* **Task brief**
Apart from the pictures, which must be omitted, restate the data exactly.

------------------------------------------------

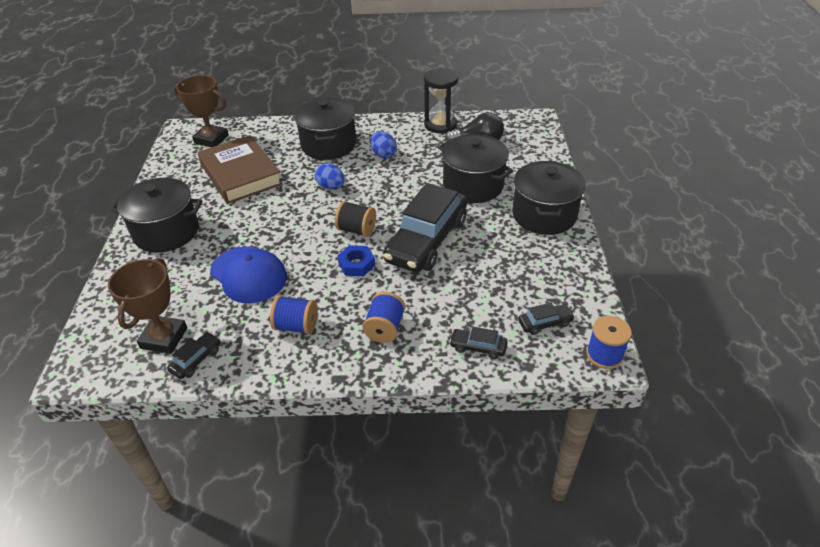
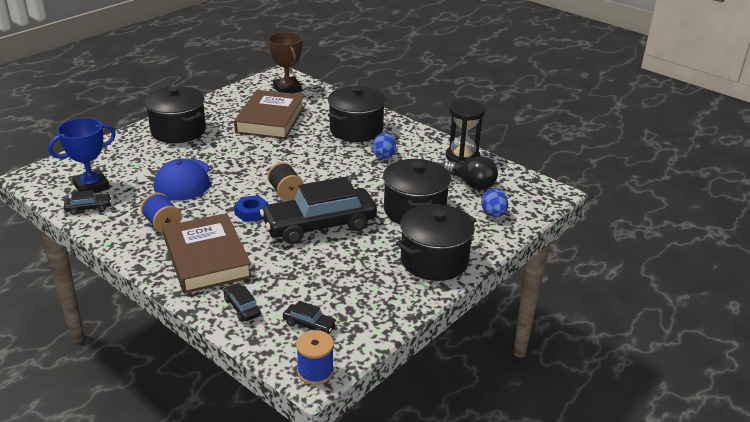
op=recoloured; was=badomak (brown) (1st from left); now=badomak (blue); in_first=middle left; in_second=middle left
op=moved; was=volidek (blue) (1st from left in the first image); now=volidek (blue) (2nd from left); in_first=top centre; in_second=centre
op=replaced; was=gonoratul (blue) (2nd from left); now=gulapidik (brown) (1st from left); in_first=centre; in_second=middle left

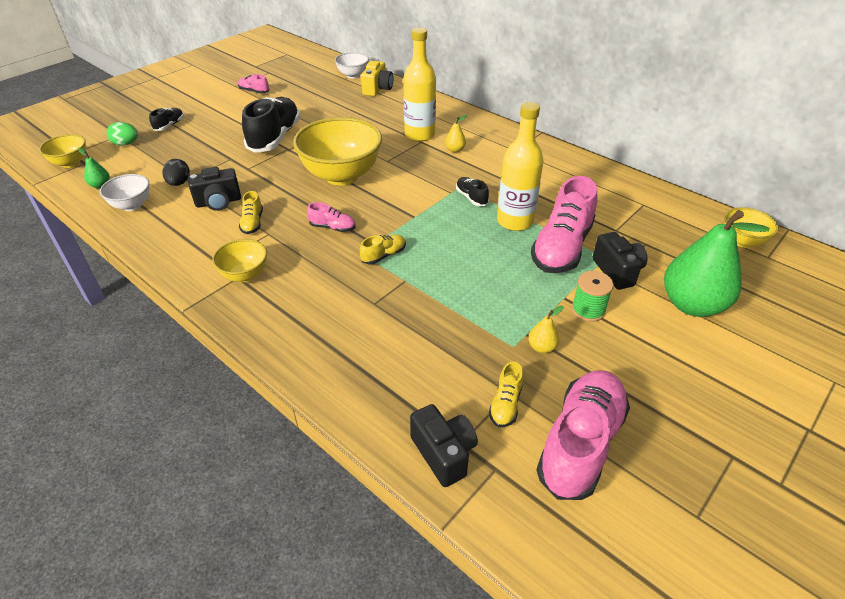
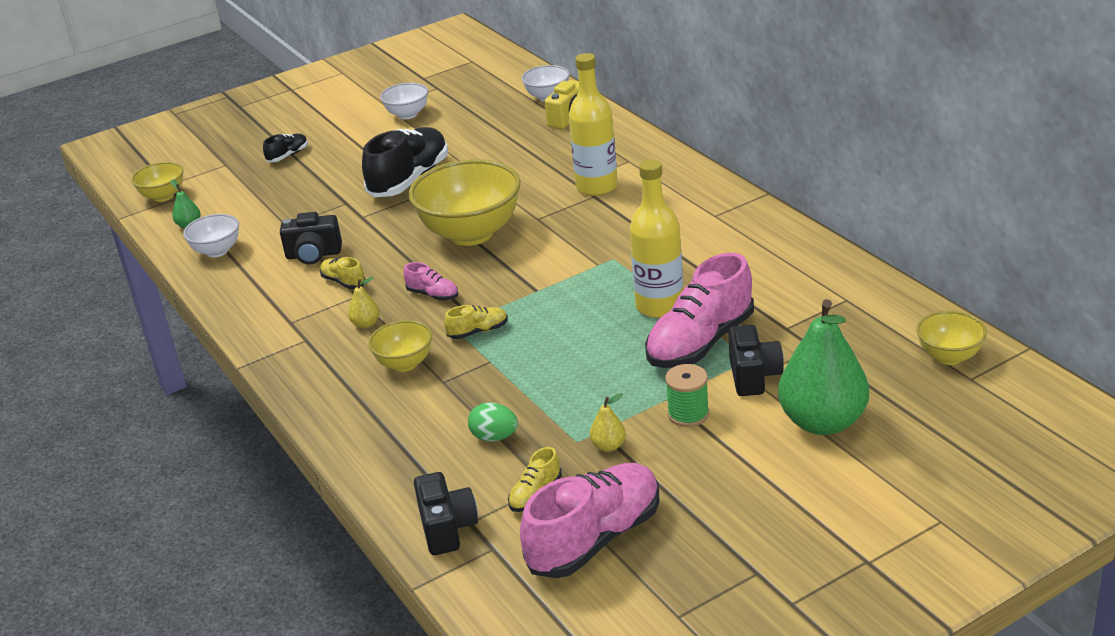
op=moved; was=volidek (green); in_first=top left; in_second=centre
op=removed; was=volidek (black); in_first=top left
op=moved; was=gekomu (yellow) (2nd from left); in_first=middle left; in_second=centre
op=replaced; was=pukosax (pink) (1st from left); now=gekomu (white) (2nd from left); in_first=top left; in_second=top centre
op=turned; was=pukosax (yellow) (1st from left); in_first=middle left; in_second=middle left; clockwise=120
op=moved; was=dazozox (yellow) (1st from left); in_first=top centre; in_second=middle left
op=removed; was=pukosax (black) (3rd from left); in_first=top centre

------------------------------------------------

* **Task output**
op=recoloured; was=badomak (brown) (1st from left); now=badomak (blue); in_first=middle left; in_second=middle left
op=moved; was=volidek (blue) (1st from left in the first image); now=volidek (blue) (2nd from left); in_first=top centre; in_second=centre
op=replaced; was=gonoratul (blue) (2nd from left); now=gulapidik (brown) (1st from left); in_first=centre; in_second=middle left

op=moved; was=volidek (green); in_first=top left; in_second=centre
op=removed; was=volidek (black); in_first=top left
op=moved; was=gekomu (yellow) (2nd from left); in_first=middle left; in_second=centre
op=replaced; was=pukosax (pink) (1st from left); now=gekomu (white) (2nd from left); in_first=top left; in_second=top centre
op=turned; was=pukosax (yellow) (1st from left); in_first=middle left; in_second=middle left; clockwise=120
op=moved; was=dazozox (yellow) (1st from left); in_first=top centre; in_second=middle left
op=removed; was=pukosax (black) (3rd from left); in_first=top centre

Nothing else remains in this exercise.